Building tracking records
=== Section Start ===

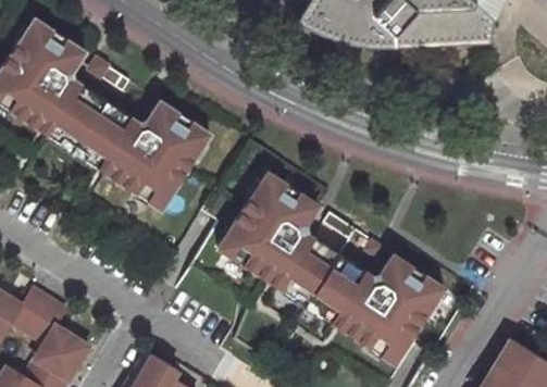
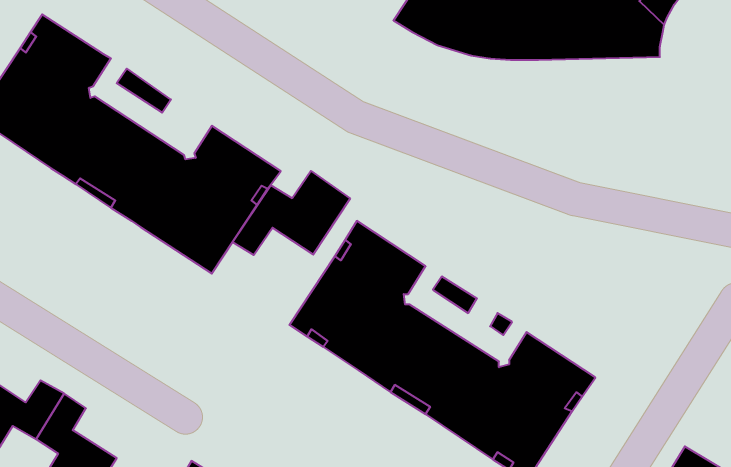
building: none -> [233,171,350,255]

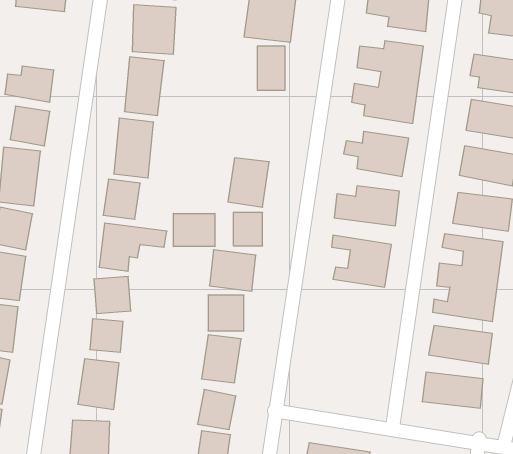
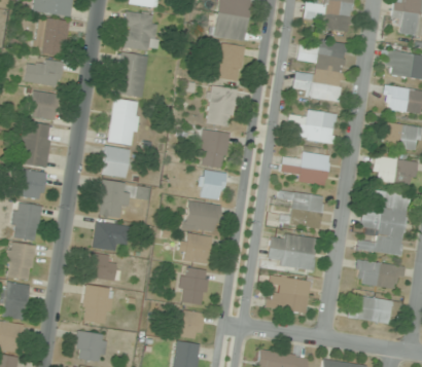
building: none -> [34,16,69,54]
building: none -> [204,85,237,126]
building: [173,213,215,247] -> none
building: none -> [267,233,318,270]
building: none -> [265,272,312,315]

=== Section End ===

Each line from the one that includes "building: none -> [204,85,237,126]" down to the close of the records above is to be given again exactly, and no other line is to appear.

building: none -> [204,85,237,126]
building: [173,213,215,247] -> none
building: none -> [267,233,318,270]
building: none -> [265,272,312,315]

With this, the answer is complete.